WHAT IS EXPECTED
Repeat the entire listing exactly. Omit all pictures.

DATA EXTRACT
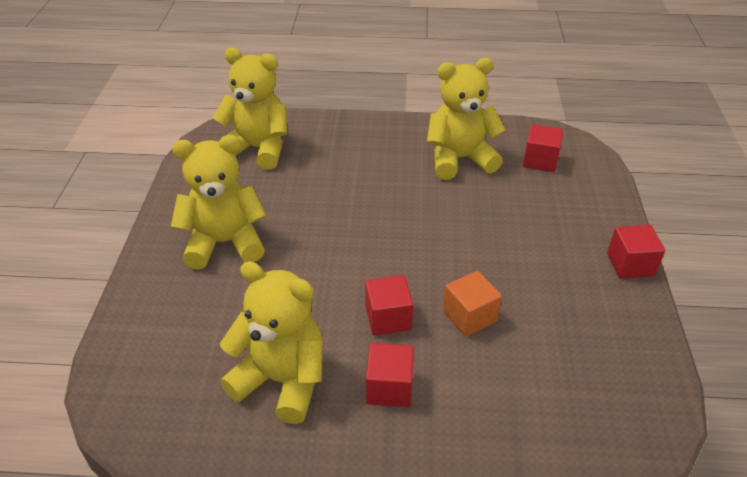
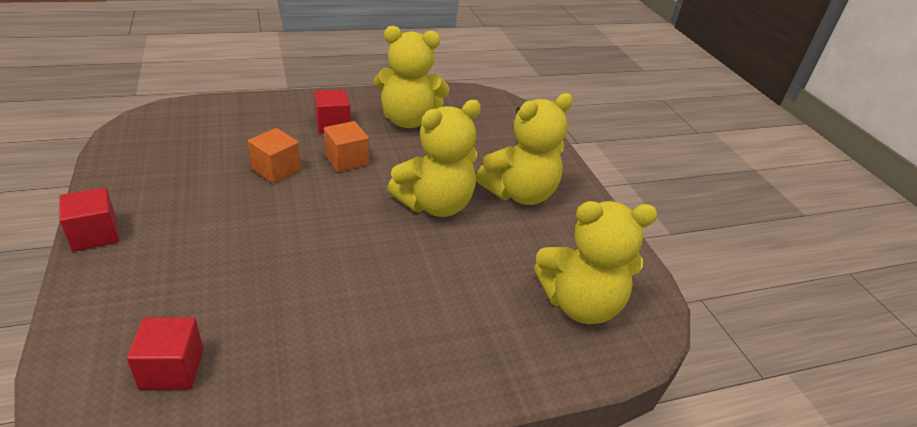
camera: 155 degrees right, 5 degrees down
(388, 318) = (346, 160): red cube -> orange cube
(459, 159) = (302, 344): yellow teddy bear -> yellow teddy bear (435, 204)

EXERCISE RESPONSE
camera: 155 degrees right, 5 degrees down
(388, 318) = (346, 160): red cube -> orange cube
(459, 159) = (302, 344): yellow teddy bear -> yellow teddy bear (435, 204)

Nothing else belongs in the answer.